▸ **What this task involves**
Every entry needs to be written out again exactly, with its pictures removed.

Scene difference descriptions:

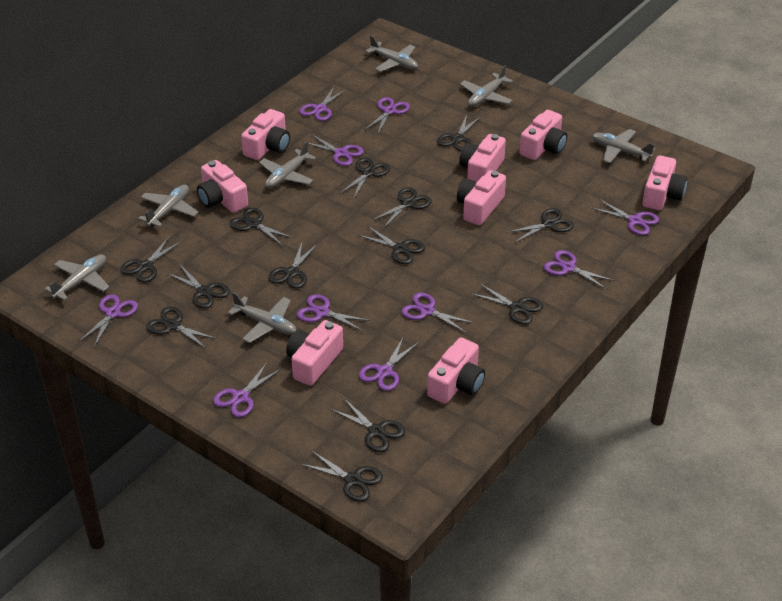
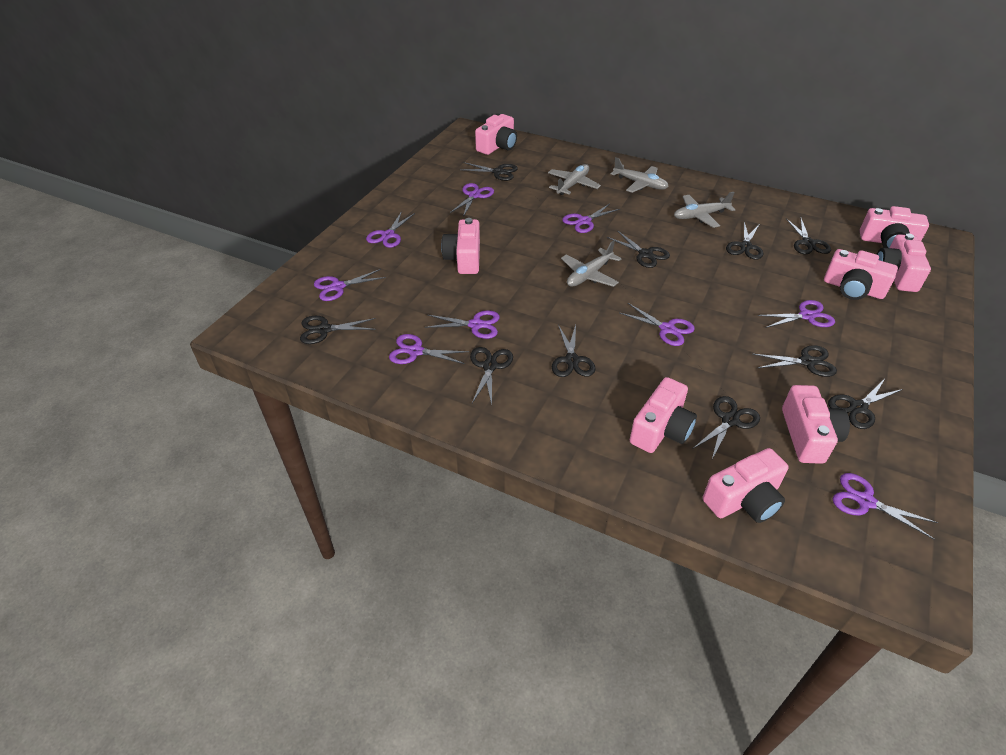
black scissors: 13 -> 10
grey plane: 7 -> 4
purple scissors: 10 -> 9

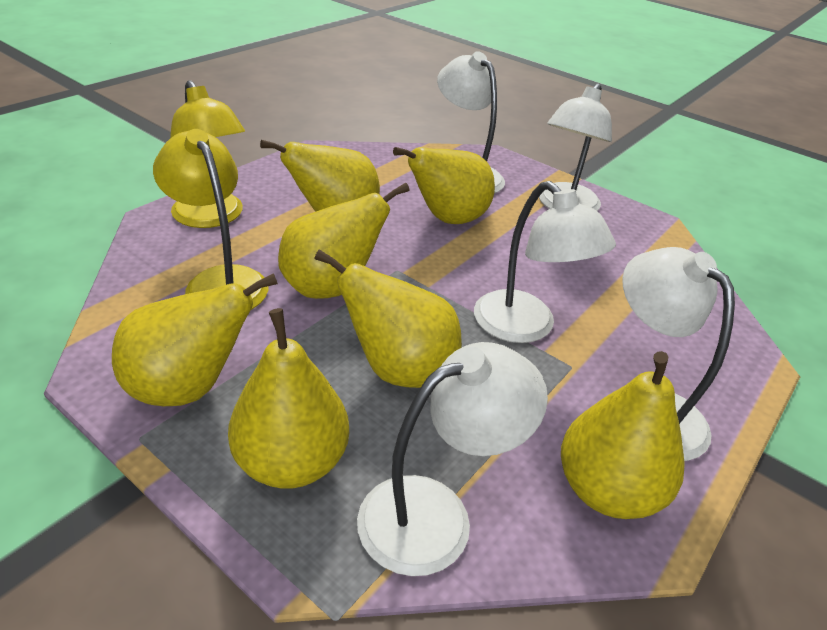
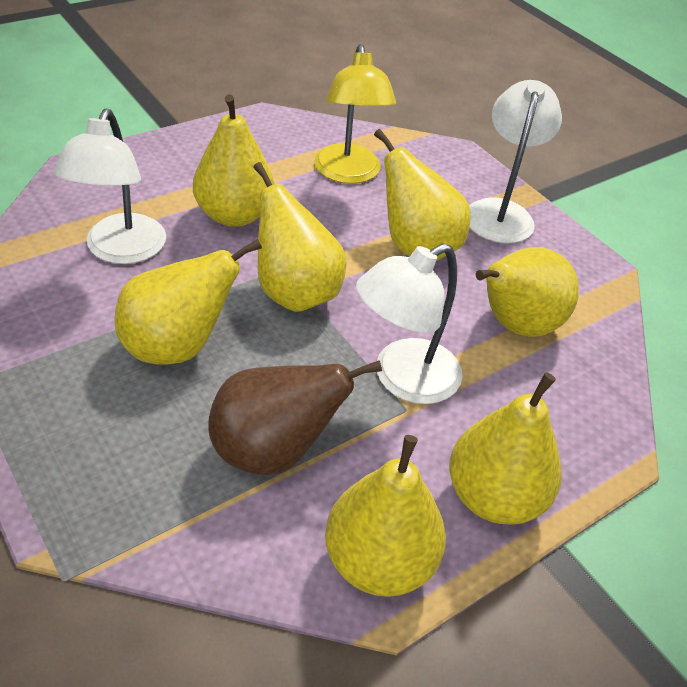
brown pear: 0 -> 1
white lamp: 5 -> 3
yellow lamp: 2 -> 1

▸ **Result**
black scissors: 13 -> 10
grey plane: 7 -> 4
purple scissors: 10 -> 9

brown pear: 0 -> 1
white lamp: 5 -> 3
yellow lamp: 2 -> 1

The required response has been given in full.